Your task is to repeat all of the data exactly while excluding the pictures.

━━━━━━━━━━━━━━━━━━━━━━━━━━━━━━

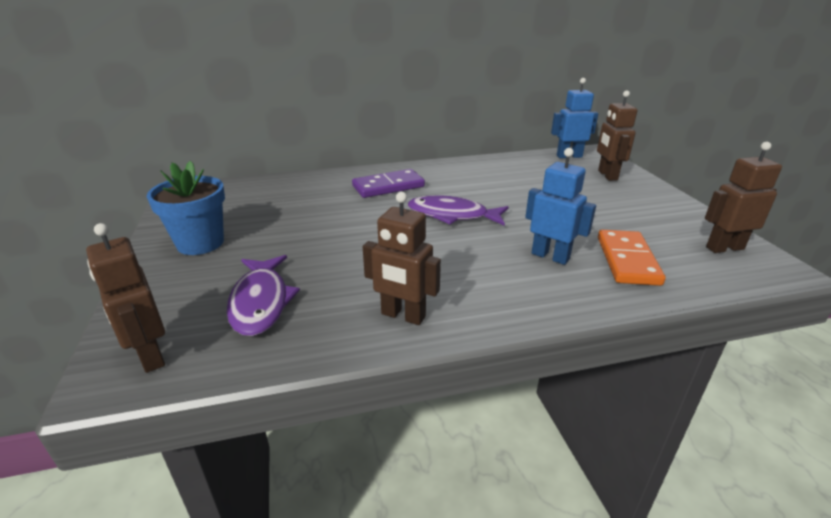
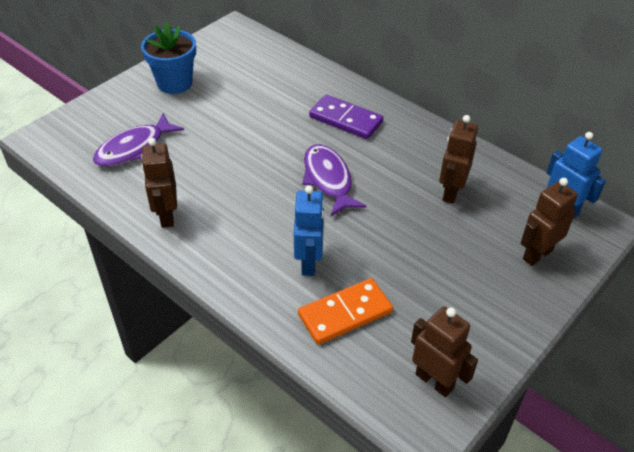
camera: 55 degrees right, 15 degrees up
(150, 356) = (62, 139): brown robot -> brown robot (451, 192)

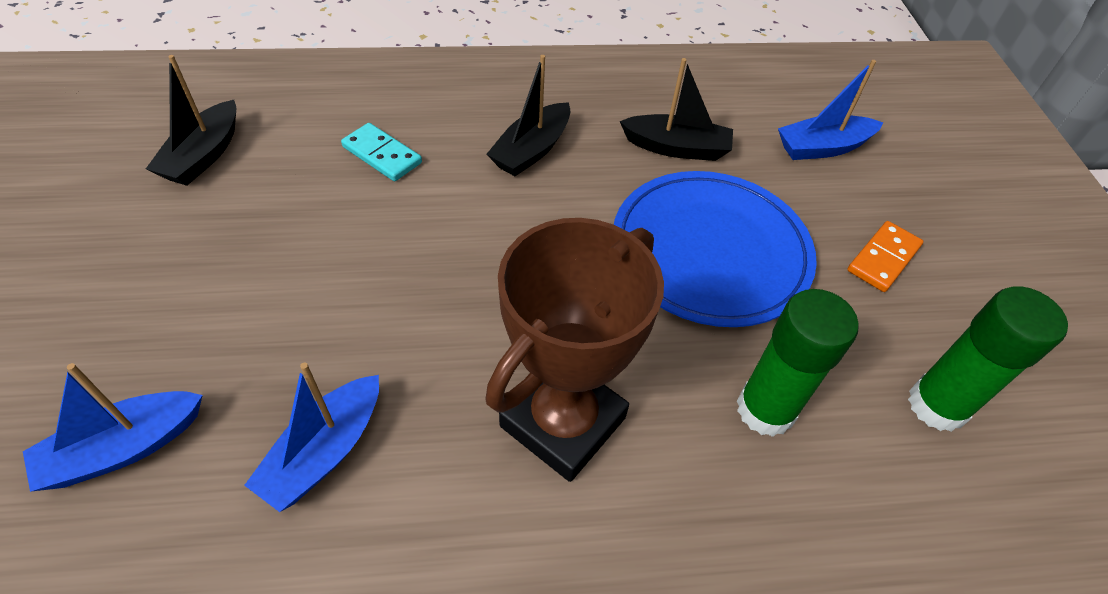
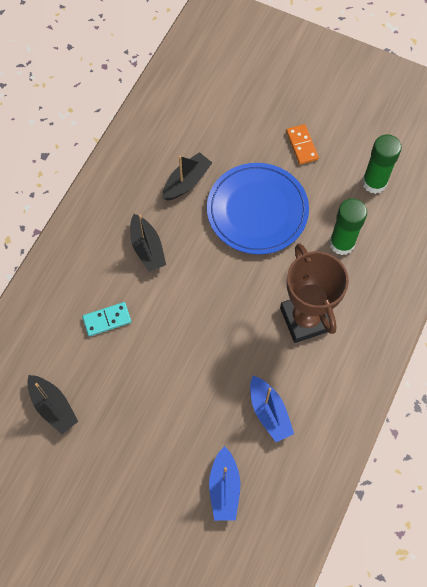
camera: 55 degrees left, 15 degrees up
(822, 147) = (226, 118): blue boat -> none

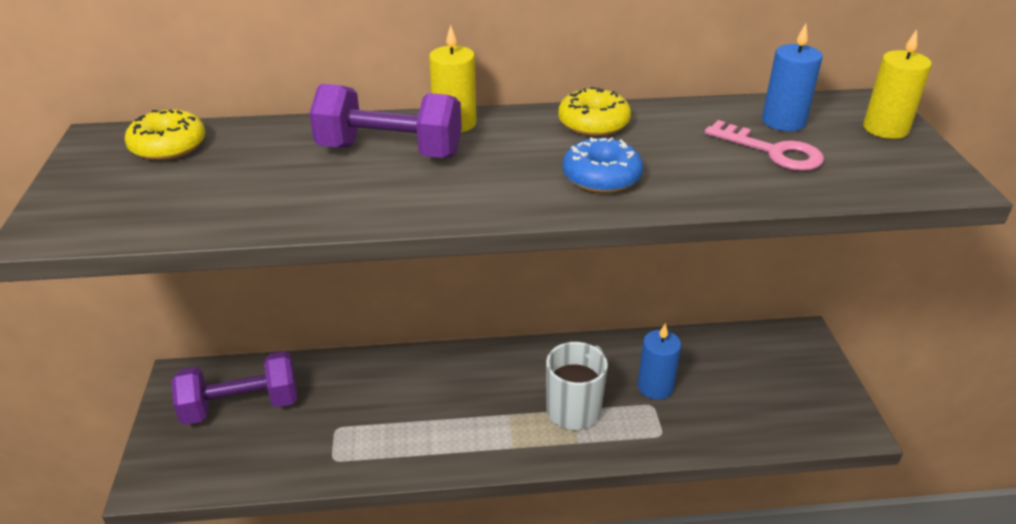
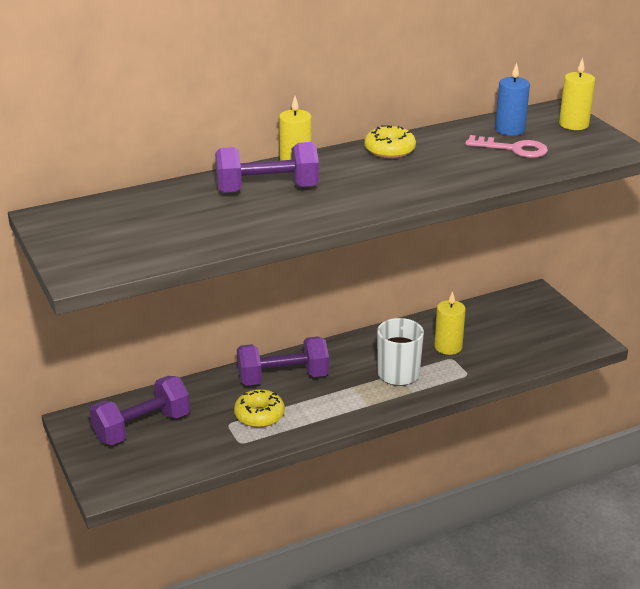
camera: 20 degrees left, 5 degrees down
(168, 146) = (105, 213): yellow donut -> yellow donut (259, 415)
(434, 380) = (283, 378): none -> purple dumbbell
(601, 177) = (418, 181): blue donut -> none
(655, 387) = (448, 347): blue candle -> yellow candle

━━━━━━━━━━━━━━━━━━━━━━━━━━━━━━

The answer -
camera: 55 degrees right, 15 degrees up
(150, 356) = (62, 139): brown robot -> brown robot (451, 192)

camera: 55 degrees left, 15 degrees up
(822, 147) = (226, 118): blue boat -> none

camera: 20 degrees left, 5 degrees down
(168, 146) = (105, 213): yellow donut -> yellow donut (259, 415)
(434, 380) = (283, 378): none -> purple dumbbell
(601, 177) = (418, 181): blue donut -> none
(655, 387) = (448, 347): blue candle -> yellow candle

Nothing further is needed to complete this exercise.